▸ Required work
Return the full listing unchanged, apart from leaving out its images.

----------------------------------------

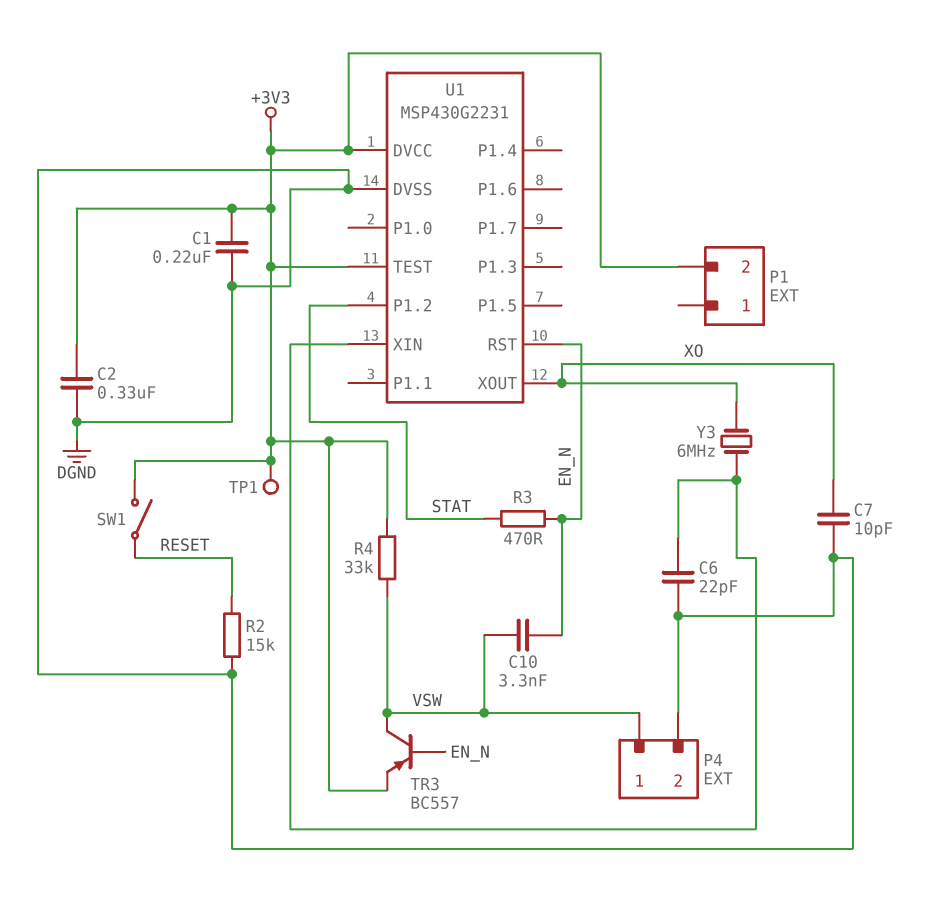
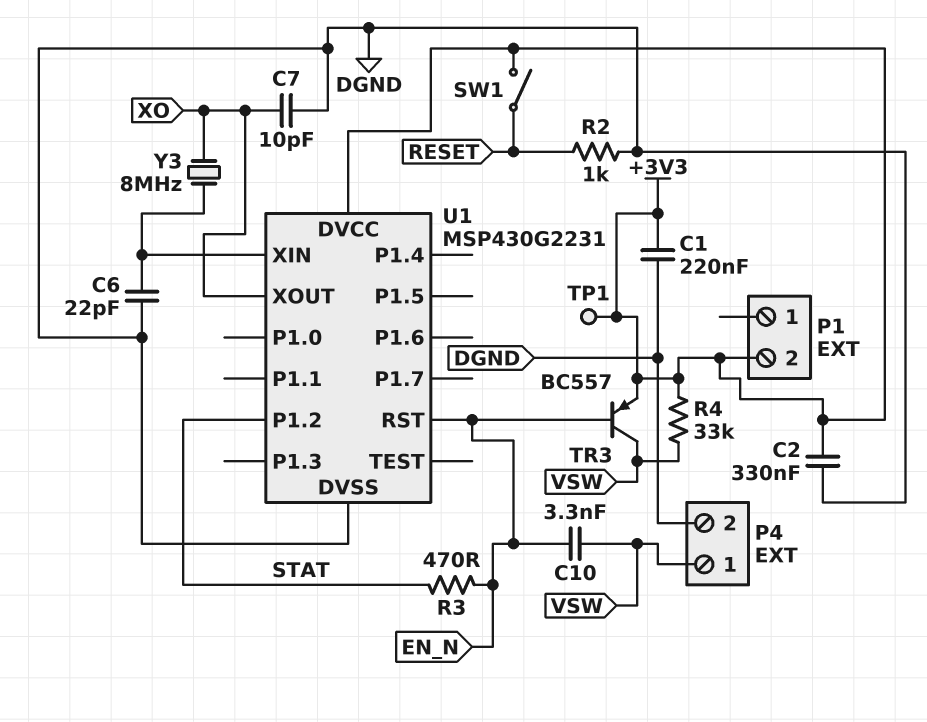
R2: 15k (DGND, RESET) -> 1k (DGND, RESET)
U1 pin TEST: +3V3 -> none
Y3: 6MHz (U1/XIN, XO) -> 8MHz (U1/XIN, XO)

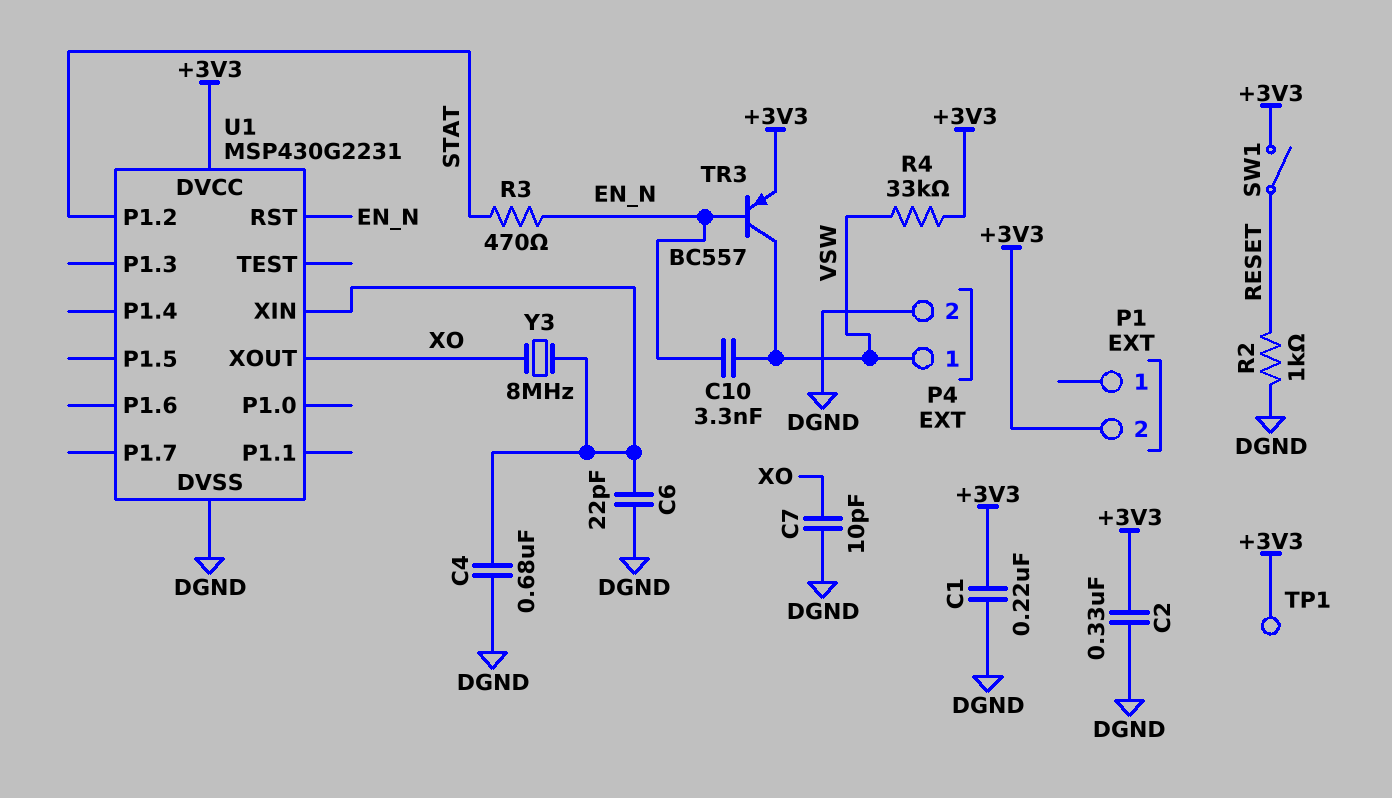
C4: none -> 680nF (DGND, U1/XIN)

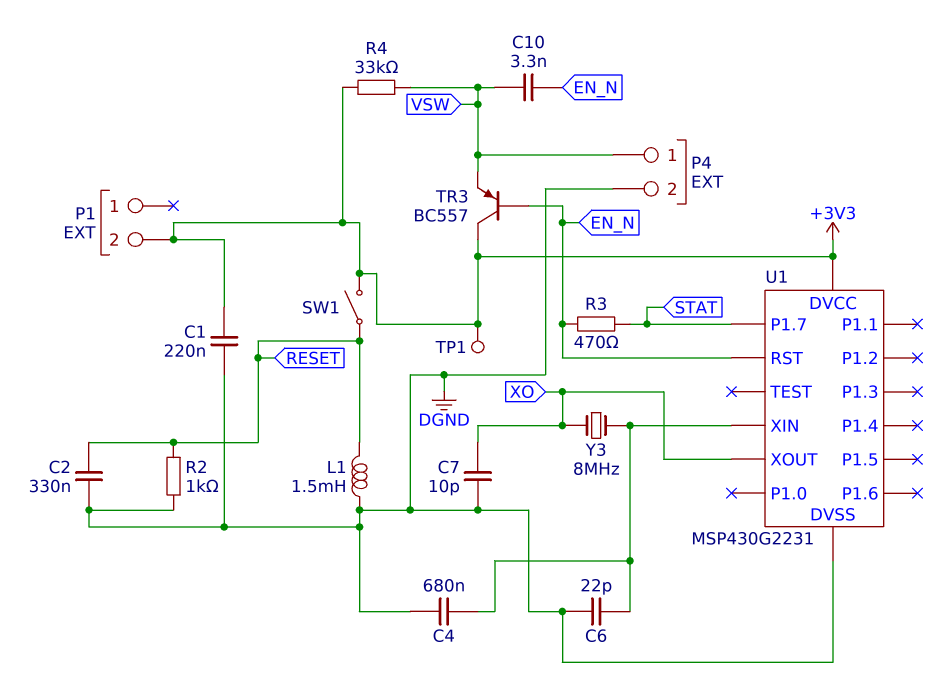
C2: 330nF (+3V3, DGND) -> 330nF (DGND, RESET)
L1: none -> 1.5mH (DGND, RESET)
TR3: PNP BC557 (B EN_N, C VSW, E +3V3) -> PNP BC557 (B EN_N, C +3V3, E VSW)
U1 pin P1.2: STAT -> none
U1 pin P1.7: none -> STAT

----------------------------------------

▸ Result of this task
R2: 15k (DGND, RESET) -> 1k (DGND, RESET)
U1 pin TEST: +3V3 -> none
Y3: 6MHz (U1/XIN, XO) -> 8MHz (U1/XIN, XO)

C4: none -> 680nF (DGND, U1/XIN)

C2: 330nF (+3V3, DGND) -> 330nF (DGND, RESET)
L1: none -> 1.5mH (DGND, RESET)
TR3: PNP BC557 (B EN_N, C VSW, E +3V3) -> PNP BC557 (B EN_N, C +3V3, E VSW)
U1 pin P1.2: STAT -> none
U1 pin P1.7: none -> STAT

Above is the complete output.